---- DATA IN THIS EXERCISE

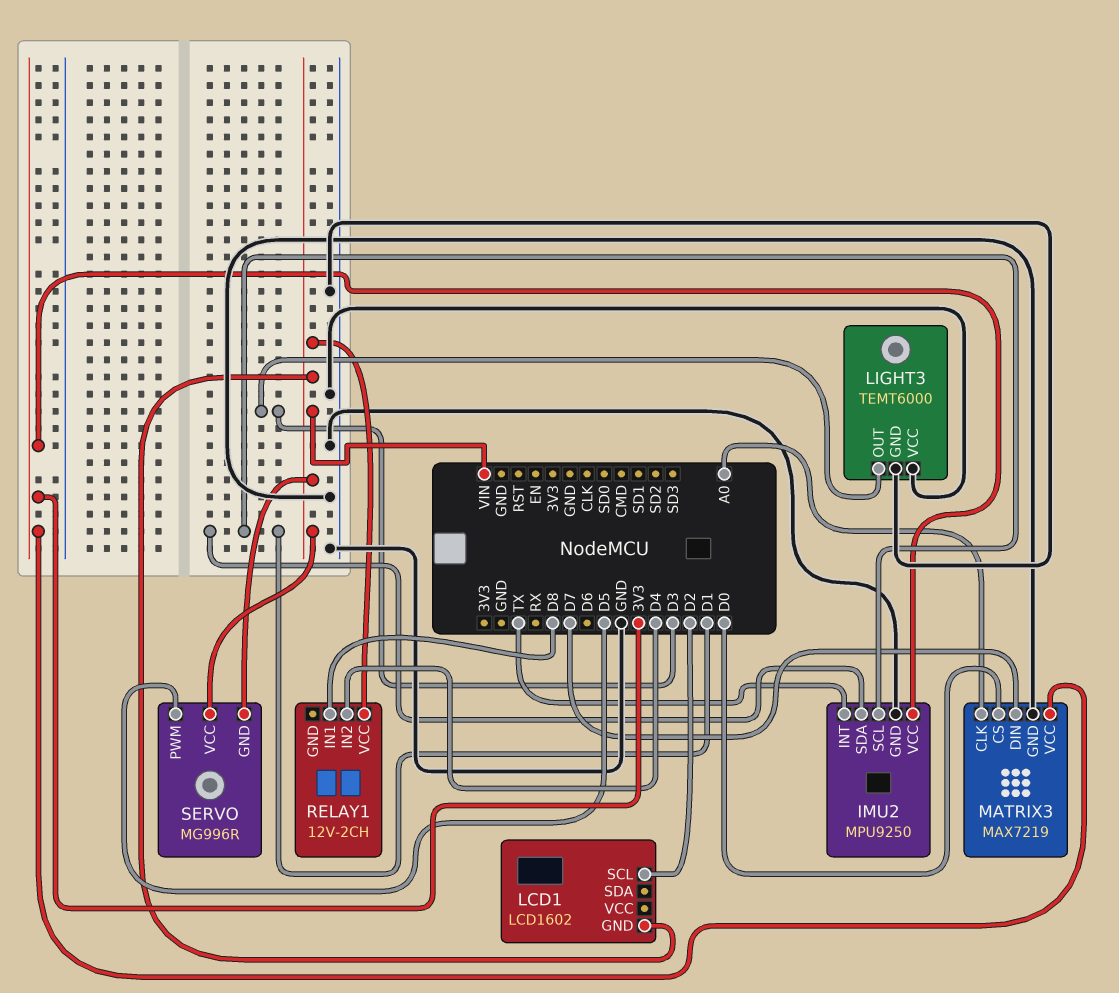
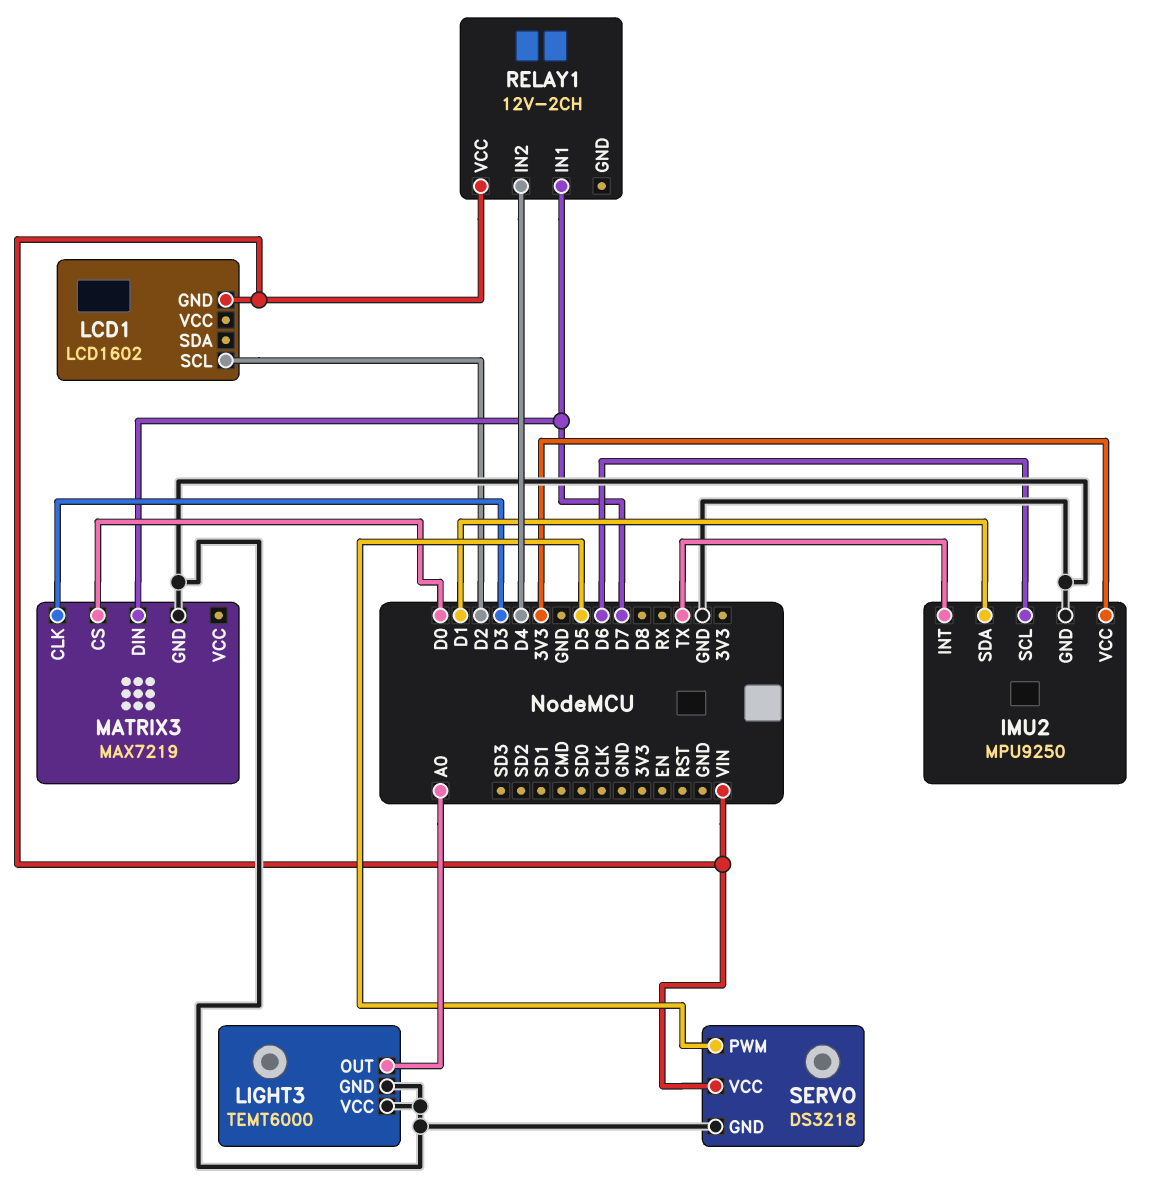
IMU2 pin SCL: D1 -> D6
LIGHT3 pin OUT: D3 -> A0
MATRIX3 pin CLK: A0 -> D3
MATRIX3 pin VCC: 3V3 -> none
RELAY1 pin IN1: D8 -> D7
SERVO: MG996R -> DS3218
SERVO pin GND: VIN -> GND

--------

> _TASK REQUIREMENTS_
The answer must be the line containing "RELAY1 pin IN1: D8 -> D7" and every line after it through the last line of the records above, repeated exactly.

> _RESPONSE_
RELAY1 pin IN1: D8 -> D7
SERVO: MG996R -> DS3218
SERVO pin GND: VIN -> GND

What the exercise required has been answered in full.